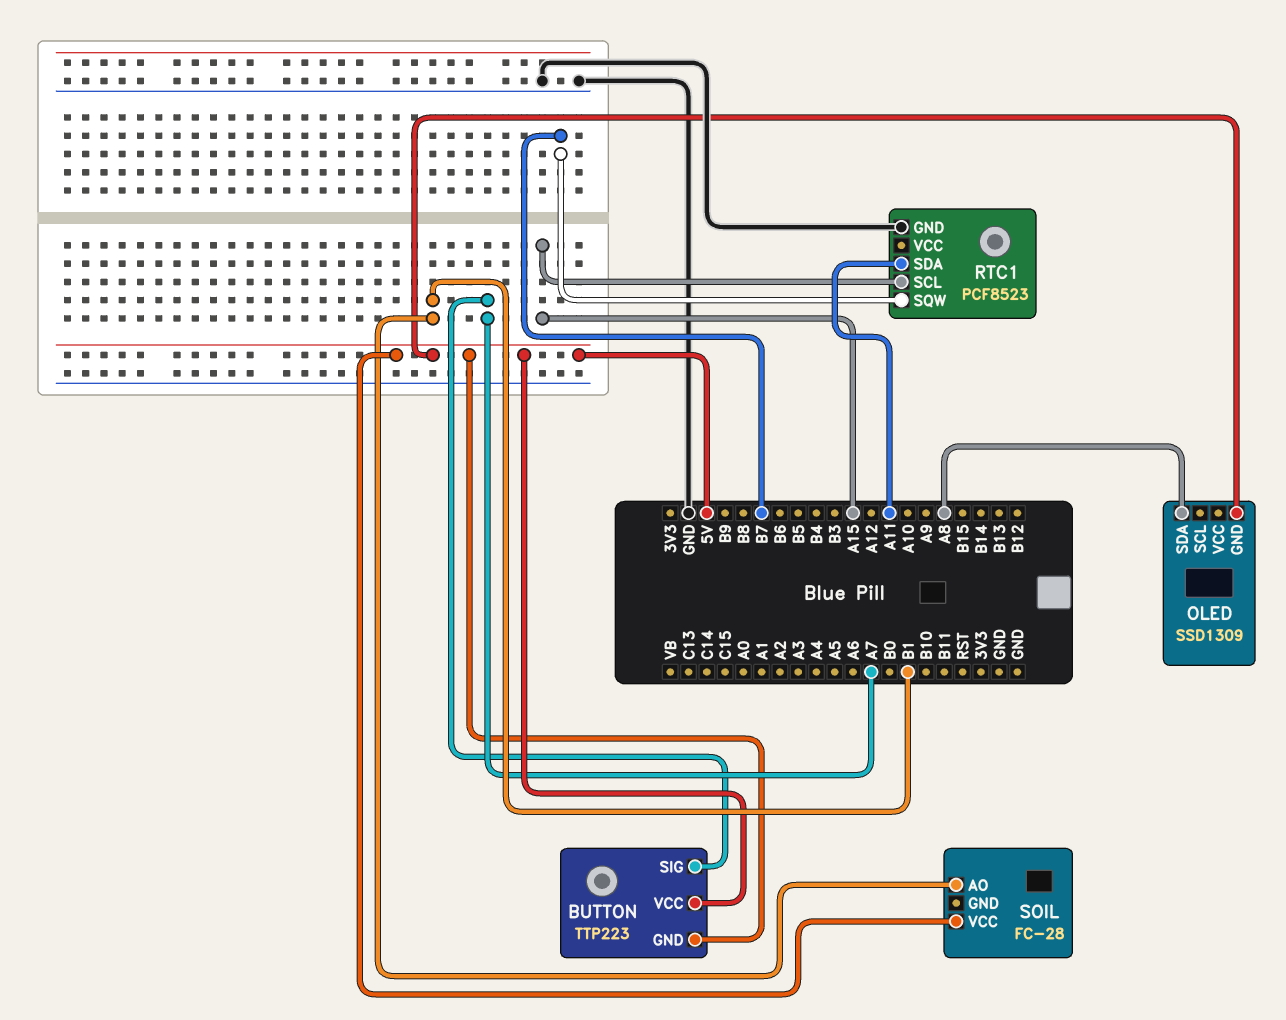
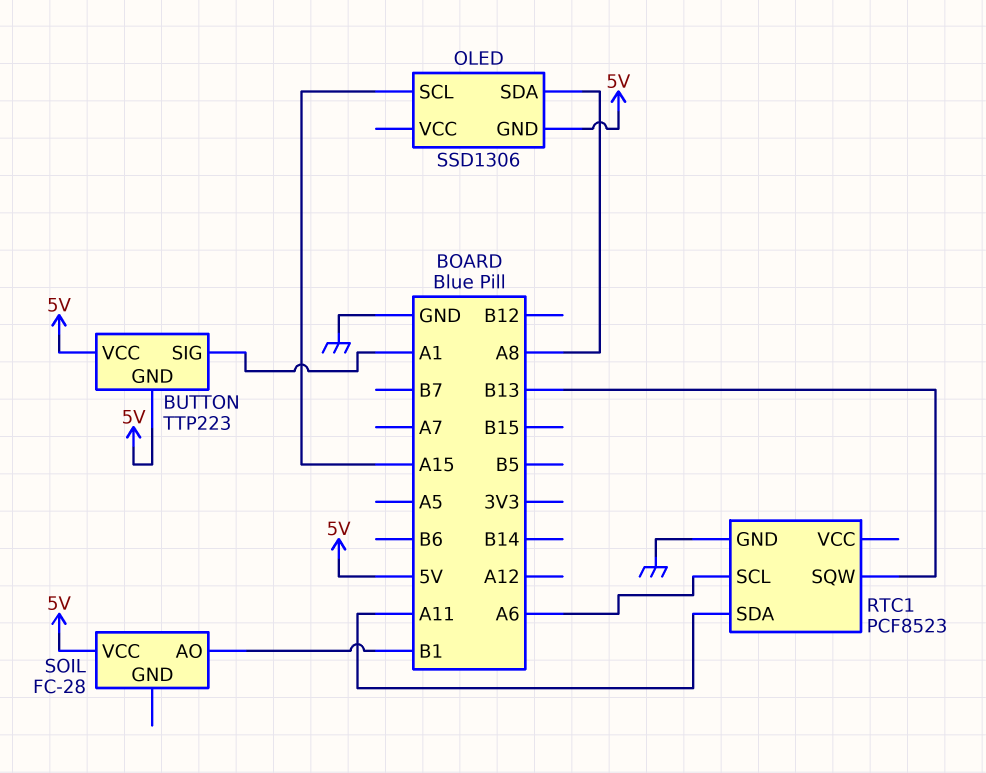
BUTTON pin SIG: A7 -> A1
OLED: SSD1309 -> SSD1306
OLED pin SCL: none -> A15
RTC1 pin SCL: A15 -> A6
RTC1 pin SQW: B7 -> B13

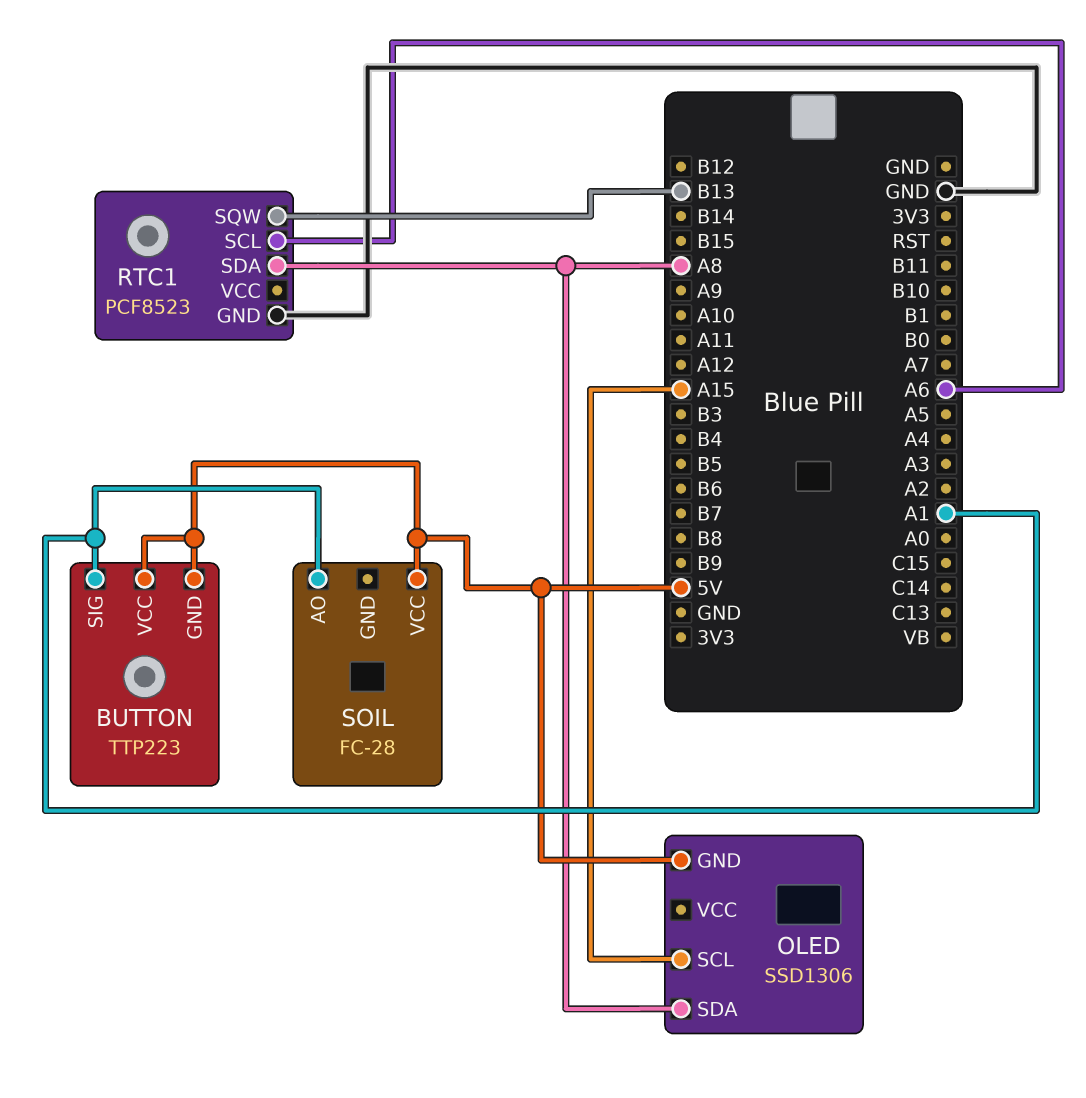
RTC1 pin SDA: A11 -> A8
SOIL pin AO: B1 -> A1

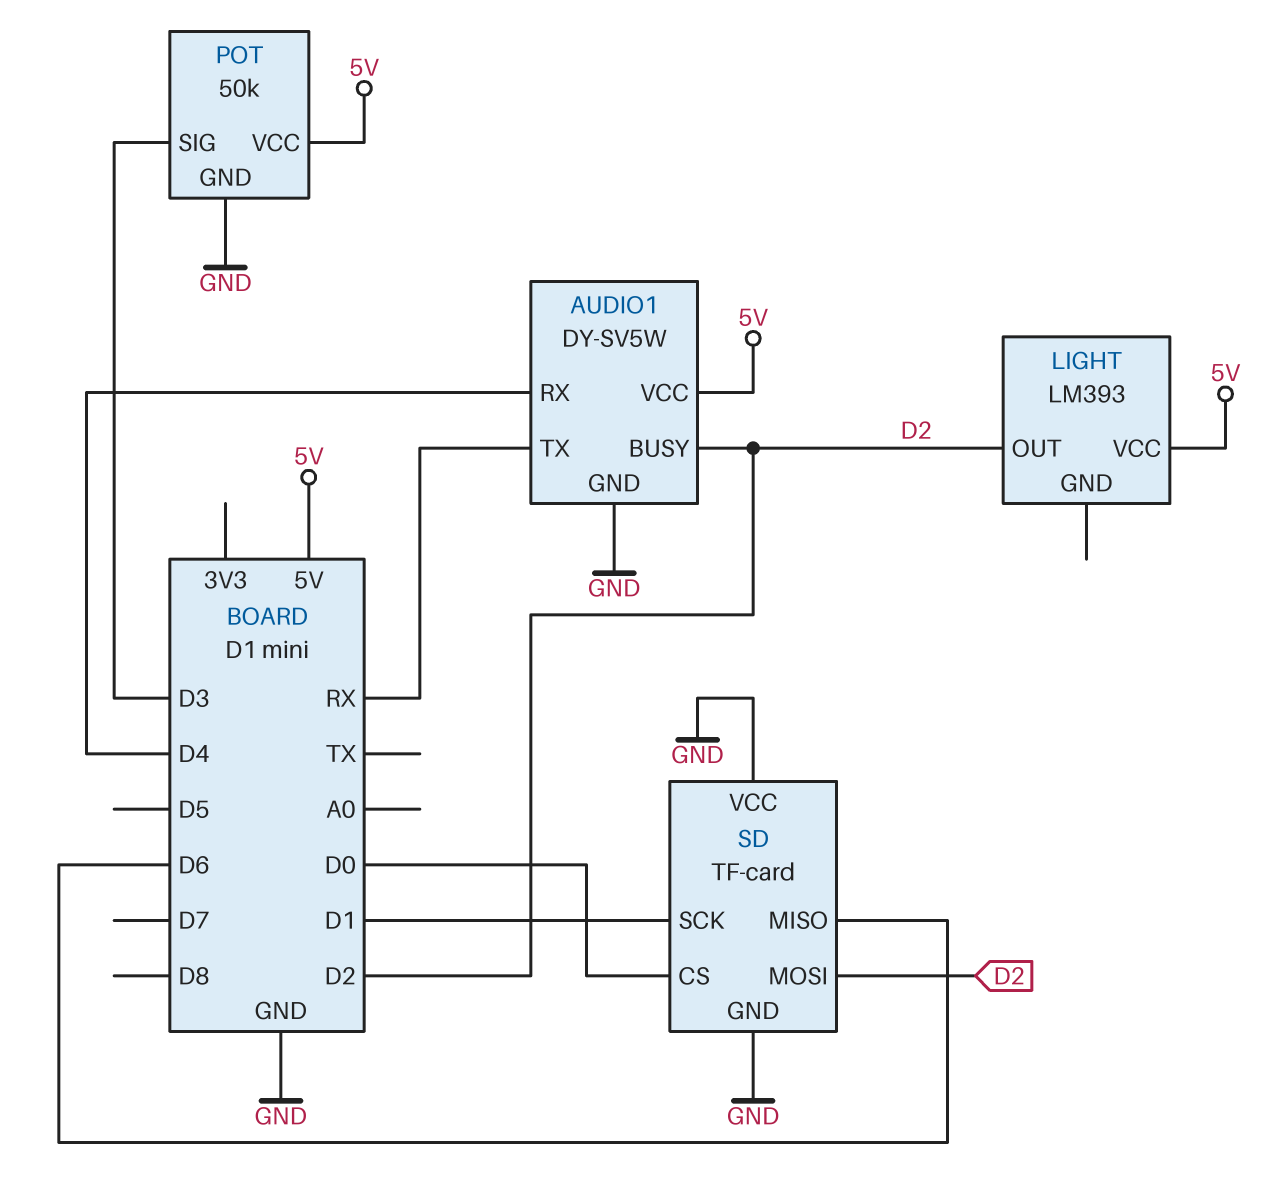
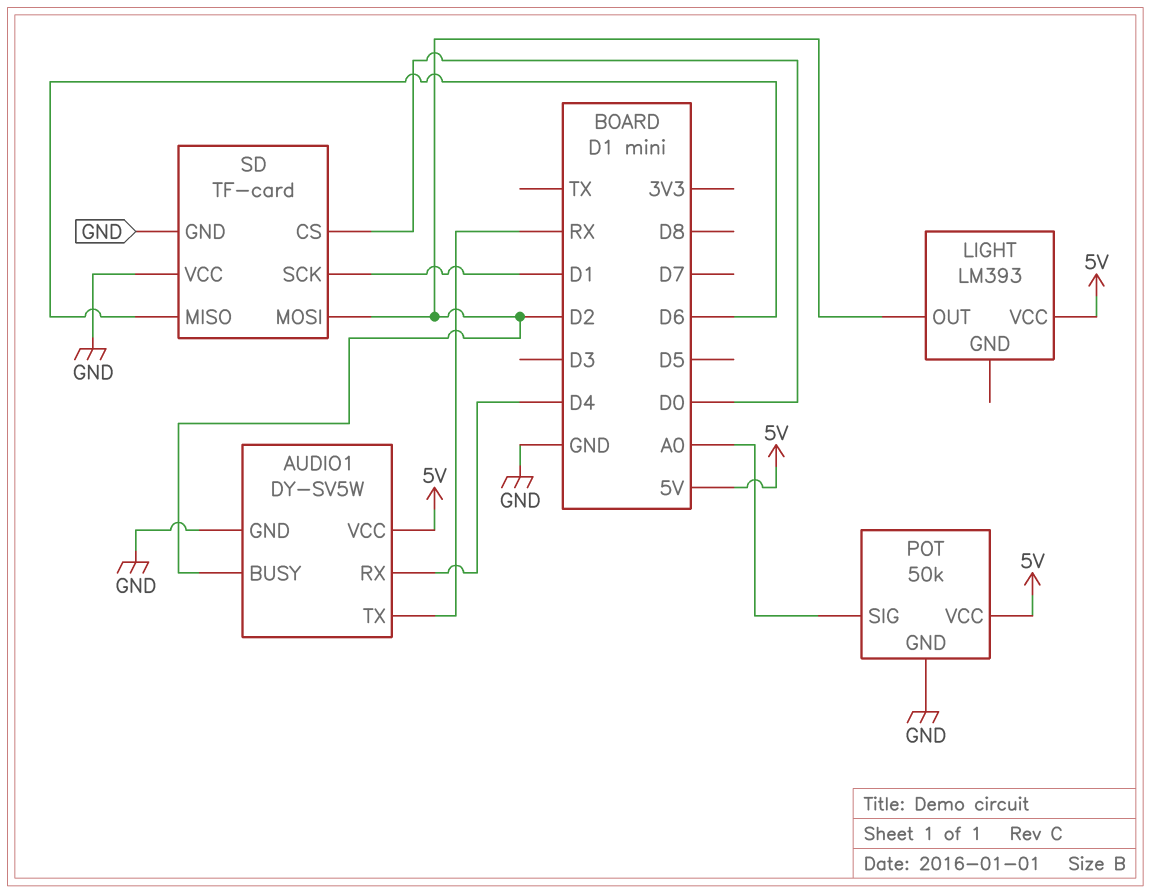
POT pin SIG: D3 -> A0

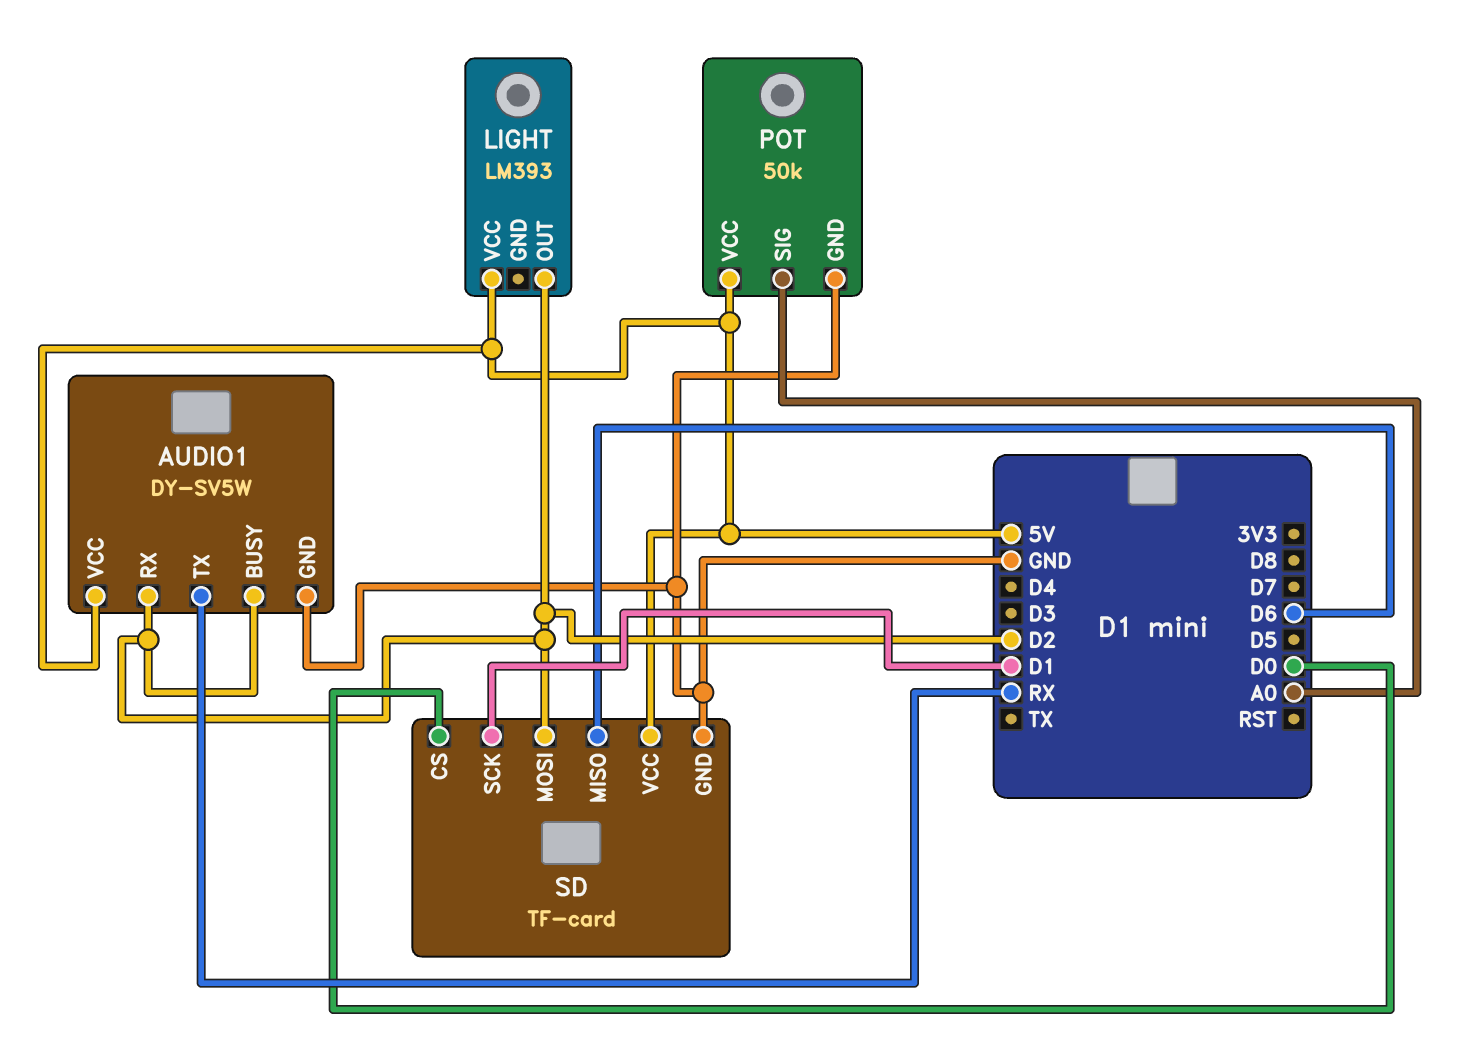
AUDIO1 pin RX: D4 -> D2
SD pin VCC: GND -> 5V

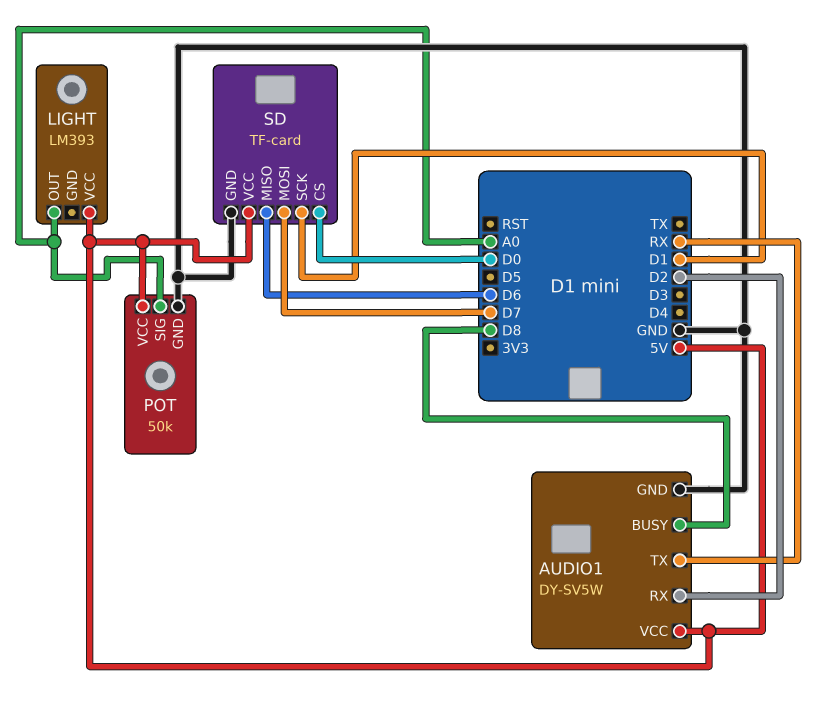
AUDIO1 pin BUSY: D2 -> D8
LIGHT pin OUT: D2 -> A0
SD pin MOSI: D2 -> D7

* * * * * * * * *

What is needed: Each line above that contains "OLED" must be copied out.

Solution:
OLED: SSD1309 -> SSD1306
OLED pin SCL: none -> A15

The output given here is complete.